● The task:
In how many lines of the data does the word "none" appear? Give the number by itself.

● Data for the task:
=======
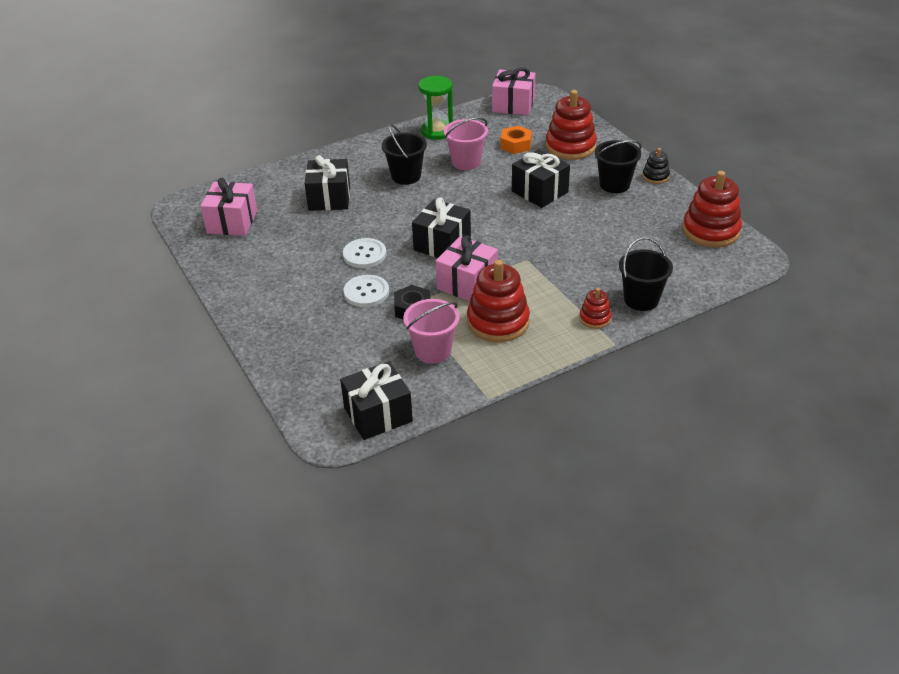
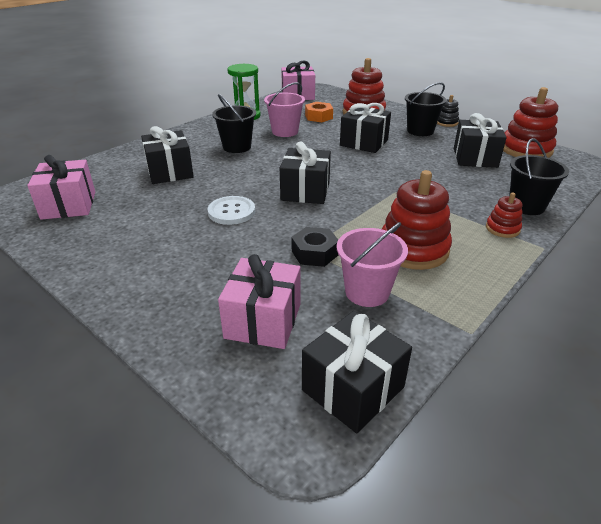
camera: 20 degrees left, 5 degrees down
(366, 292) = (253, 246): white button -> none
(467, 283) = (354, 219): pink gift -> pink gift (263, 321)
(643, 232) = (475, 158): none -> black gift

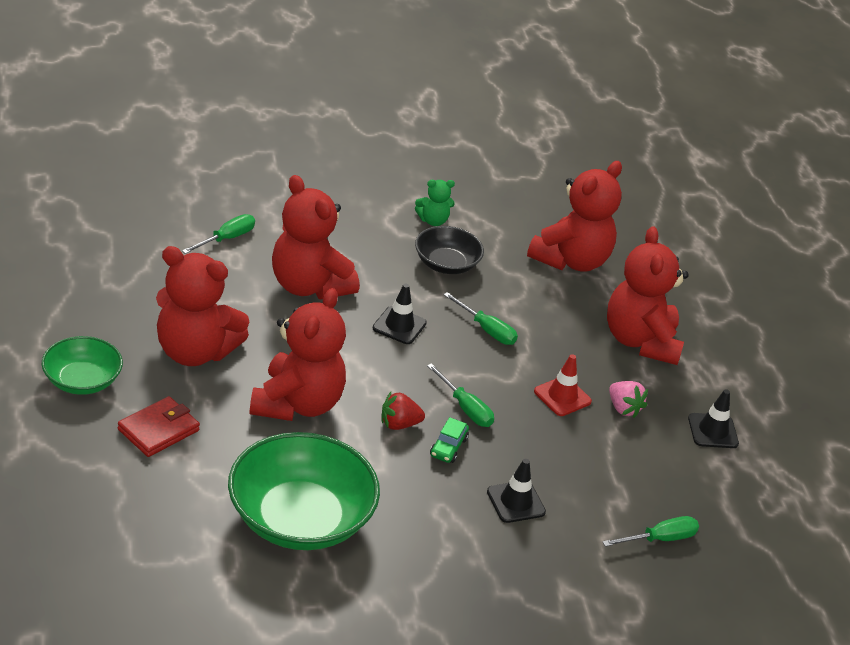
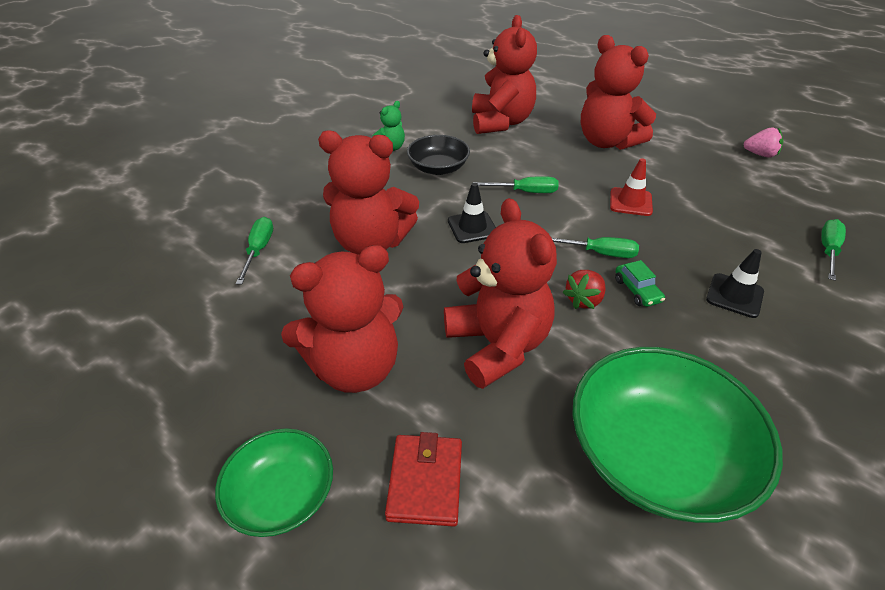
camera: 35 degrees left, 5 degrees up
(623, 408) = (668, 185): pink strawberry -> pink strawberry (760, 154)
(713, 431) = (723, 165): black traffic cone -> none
=======
● Answer space:
3